> **Working data**
= Beginning of Section =
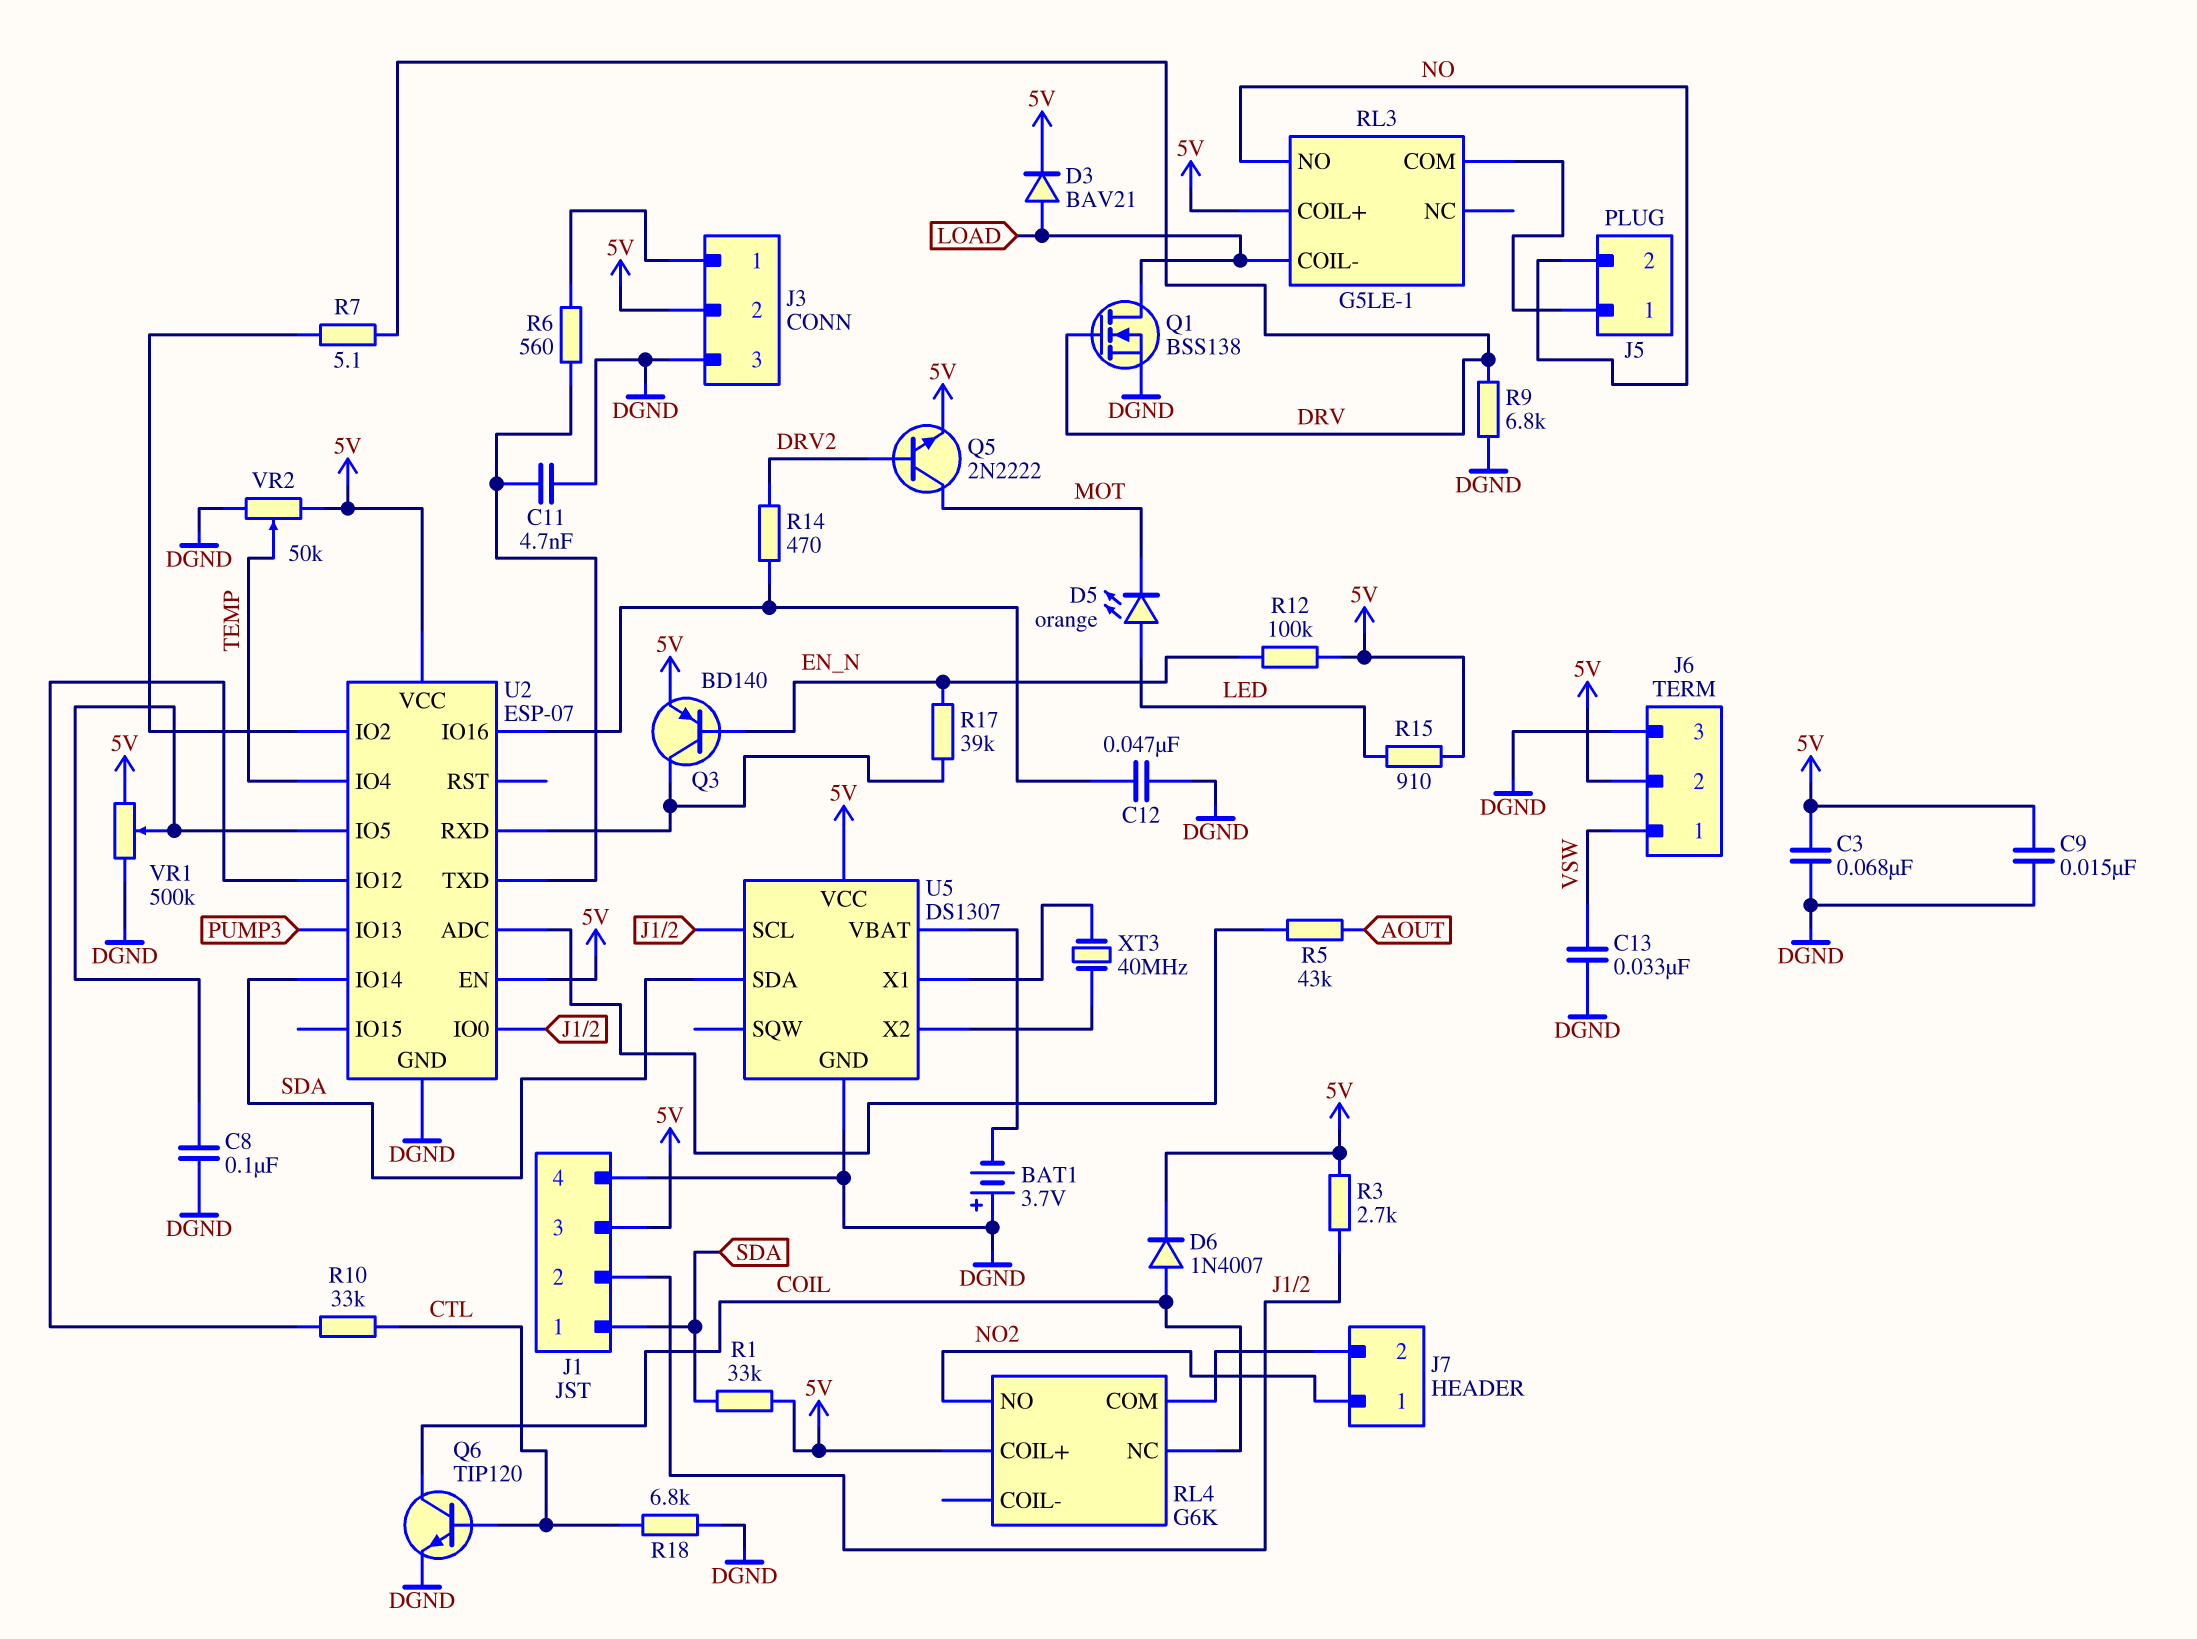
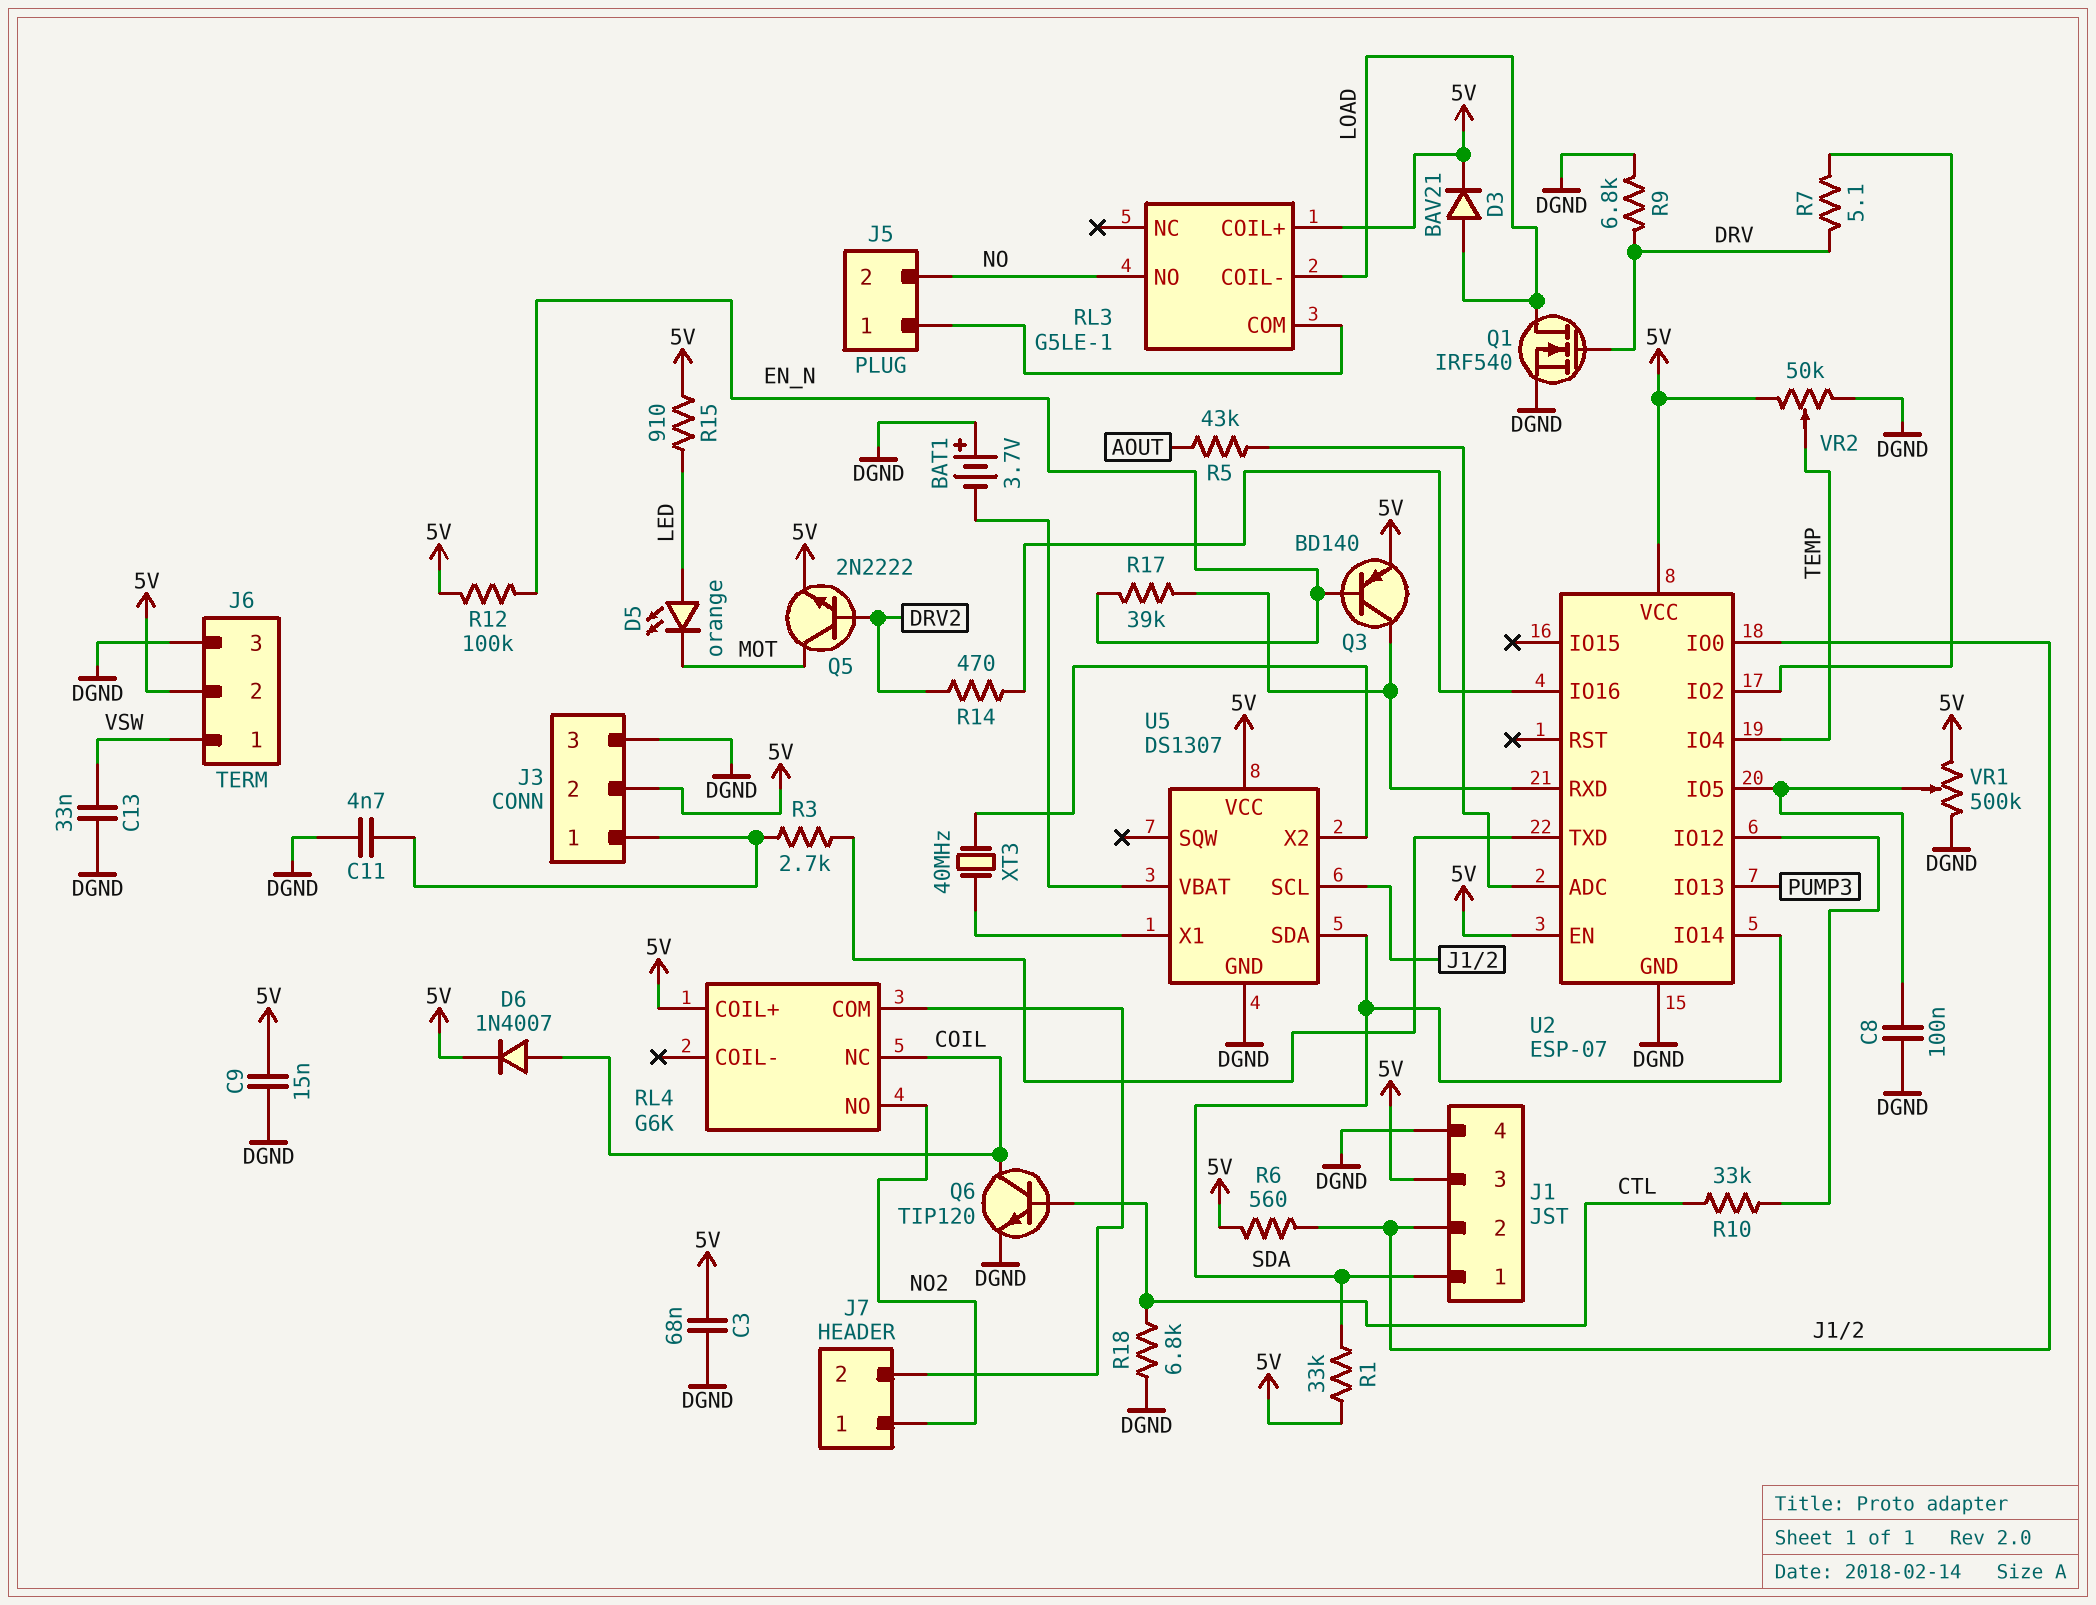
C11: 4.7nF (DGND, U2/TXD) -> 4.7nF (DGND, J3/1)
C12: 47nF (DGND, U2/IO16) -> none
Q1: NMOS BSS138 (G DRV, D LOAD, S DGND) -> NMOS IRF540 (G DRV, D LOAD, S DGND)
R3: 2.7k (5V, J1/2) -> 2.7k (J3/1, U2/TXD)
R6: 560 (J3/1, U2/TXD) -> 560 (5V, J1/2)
= End of Section =
= Beginning of Section =
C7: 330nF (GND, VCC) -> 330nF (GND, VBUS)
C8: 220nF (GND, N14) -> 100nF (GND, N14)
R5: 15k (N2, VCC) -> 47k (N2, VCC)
= End of Section =
> **Task instructions**
Repeat the entries above verbatim, but only from the line that has "C11: 4.7nF (DGND, U2/TXD)" down to the line that has "R6: 560 (J3/1, U2/TXD) -> 560 (5V, J1/2)", inclusive.

> **Response for this exercise**
C11: 4.7nF (DGND, U2/TXD) -> 4.7nF (DGND, J3/1)
C12: 47nF (DGND, U2/IO16) -> none
Q1: NMOS BSS138 (G DRV, D LOAD, S DGND) -> NMOS IRF540 (G DRV, D LOAD, S DGND)
R3: 2.7k (5V, J1/2) -> 2.7k (J3/1, U2/TXD)
R6: 560 (J3/1, U2/TXD) -> 560 (5V, J1/2)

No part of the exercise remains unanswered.